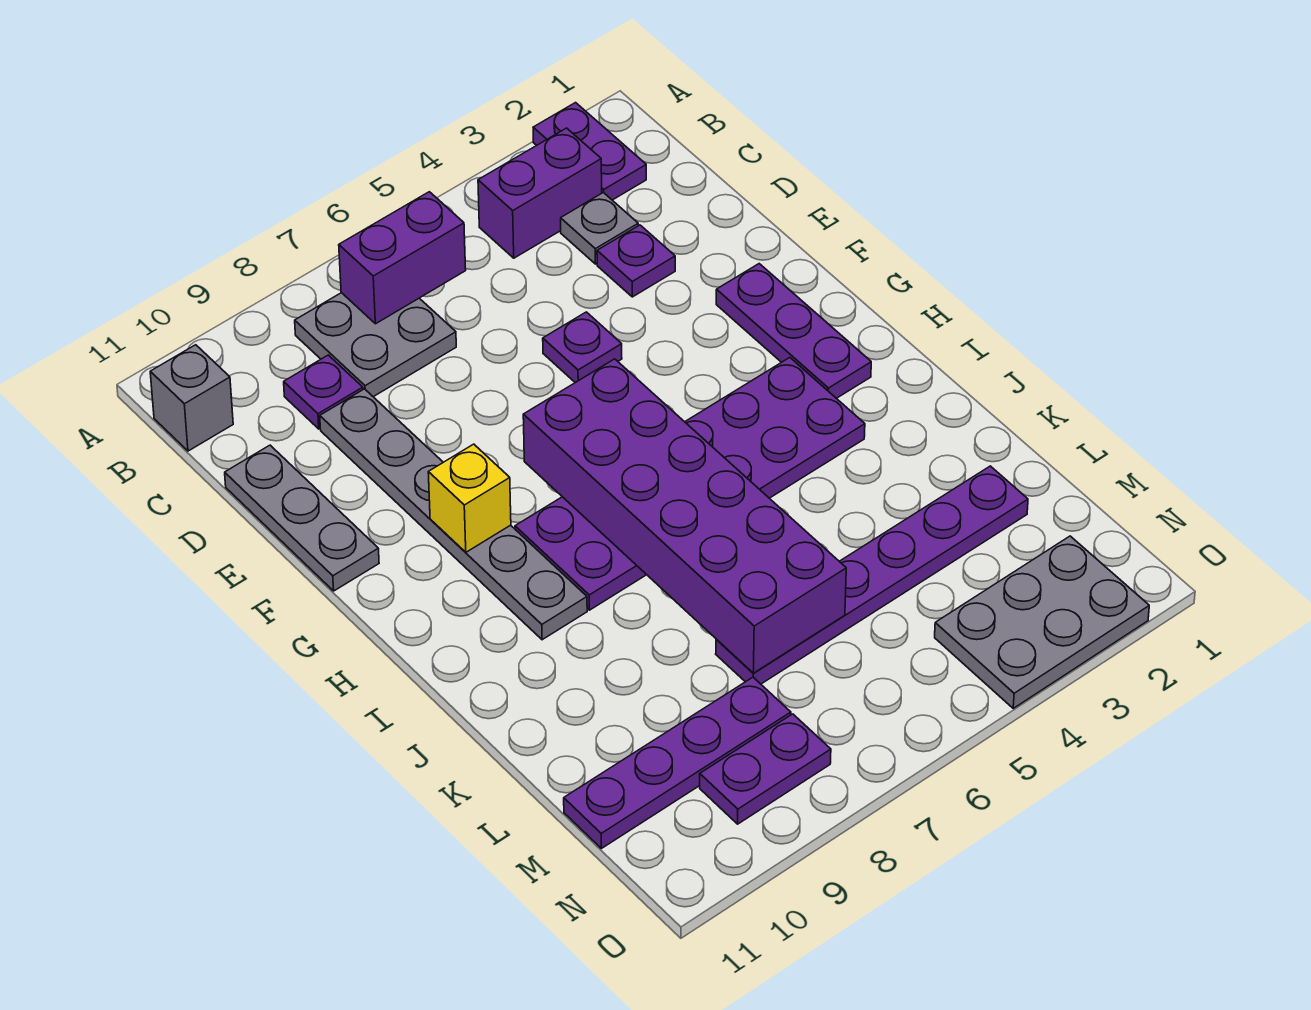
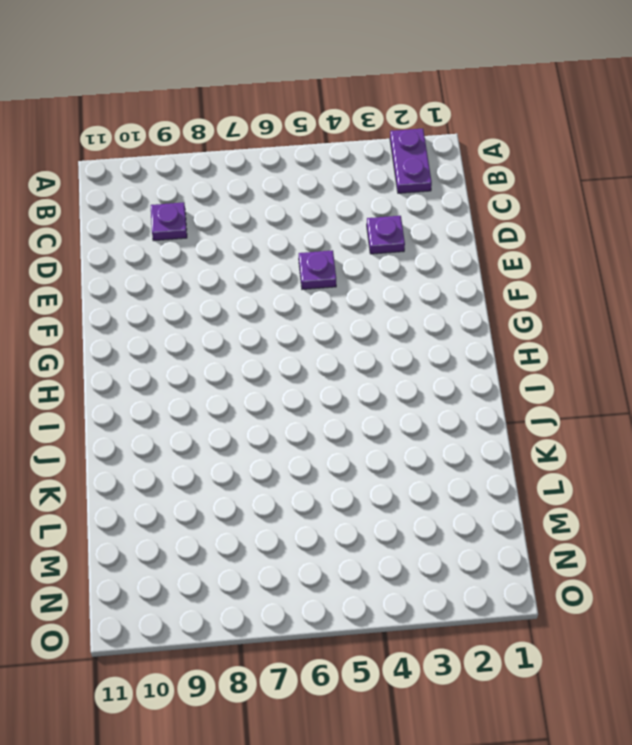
none -> purple brick B3:B4 level 1
none -> grey plate B7:C8 level 1
none -> grey brick B11 level 1

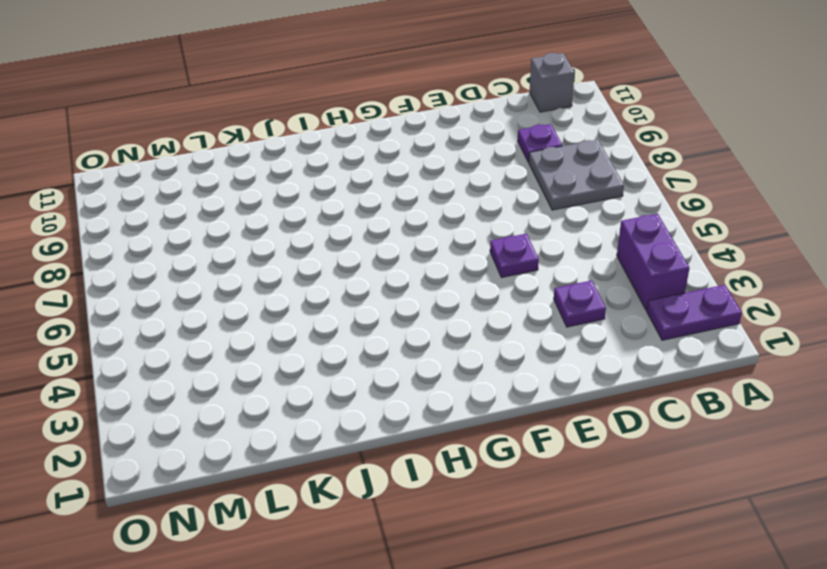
none -> grey plate C3 level 1
none -> grey plate D9:I9 level 1
none -> grey plate D11:F11 level 1

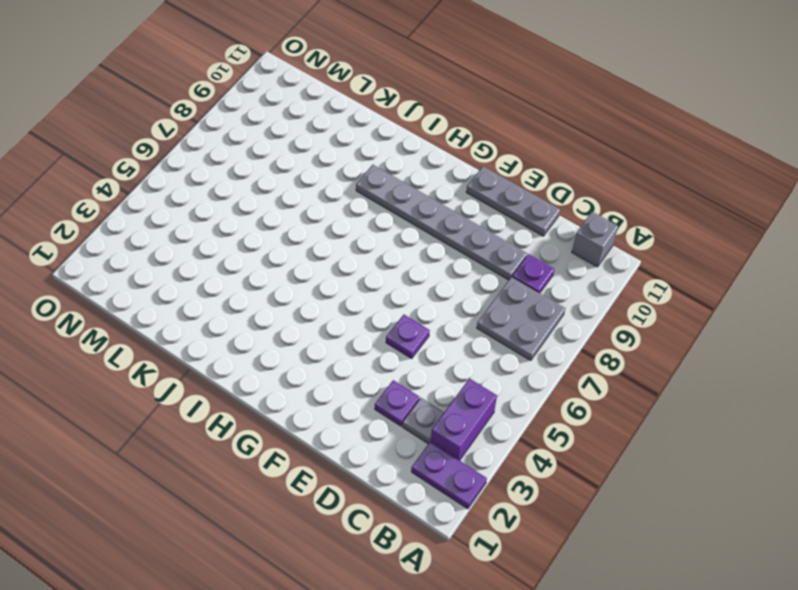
none -> purple plate F2:H2 level 1
none -> purple plate H3:I8 level 1
none -> purple plate L2:L7 level 1

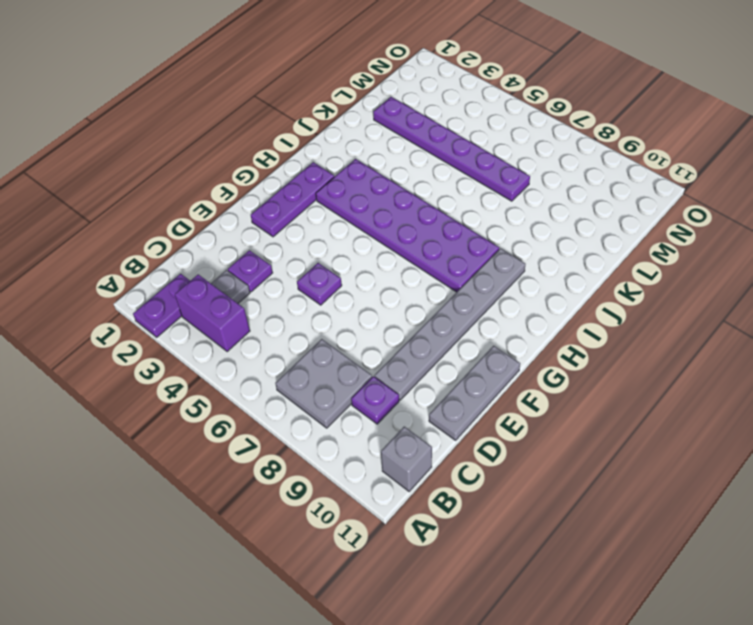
none -> purple plate M8:M11 level 1
none -> grey plate N2:O4 level 1
none -> purple plate N8:N9 level 1

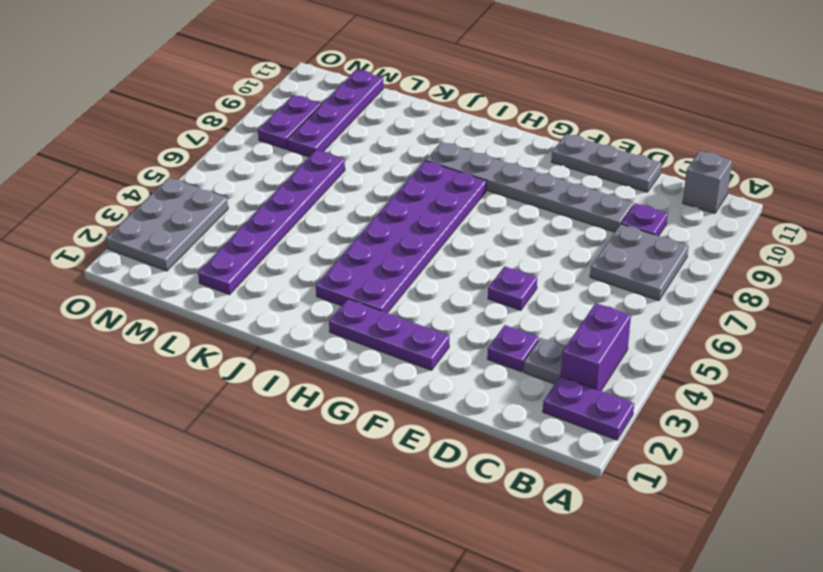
none -> purple brick B6:B7 level 2
none -> purple brick G6:L7 level 2
none -> yellow brick G9 level 2

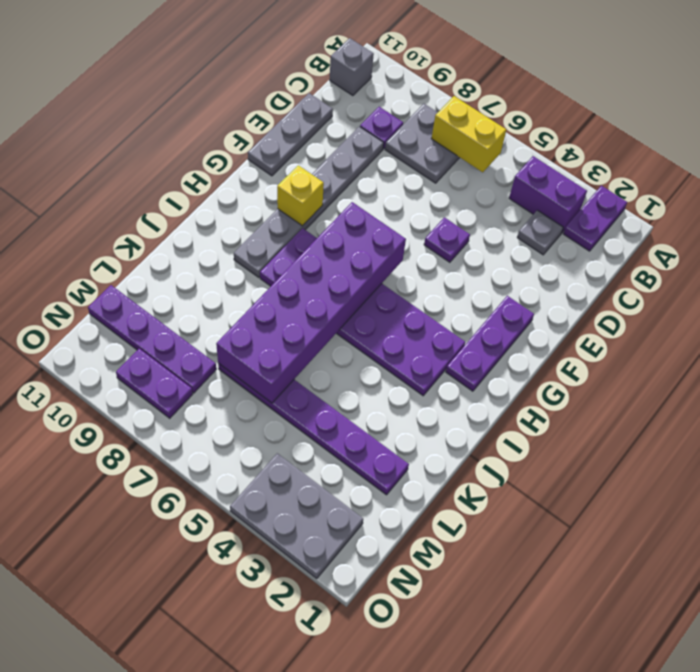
yellow brick B6:B7 level 2 -> purple brick B6:B7 level 2
none -> purple plate D3 level 1

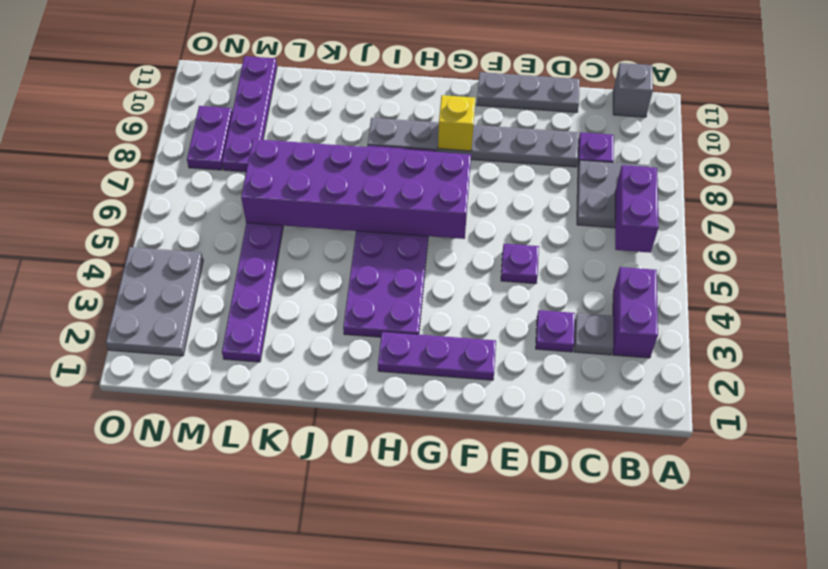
none -> purple plate A2:B2 level 1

> [EXERCISE INSTRUCTIONS]
Your job is to copy out every line from the records above that has the word "plate".

> [SOLUTION]
none -> grey plate B7:C8 level 1
none -> grey plate C3 level 1
none -> grey plate D9:I9 level 1
none -> grey plate D11:F11 level 1
none -> purple plate F2:H2 level 1
none -> purple plate H3:I8 level 1
none -> purple plate L2:L7 level 1
none -> purple plate M8:M11 level 1
none -> grey plate N2:O4 level 1
none -> purple plate N8:N9 level 1
none -> purple plate D3 level 1
none -> purple plate A2:B2 level 1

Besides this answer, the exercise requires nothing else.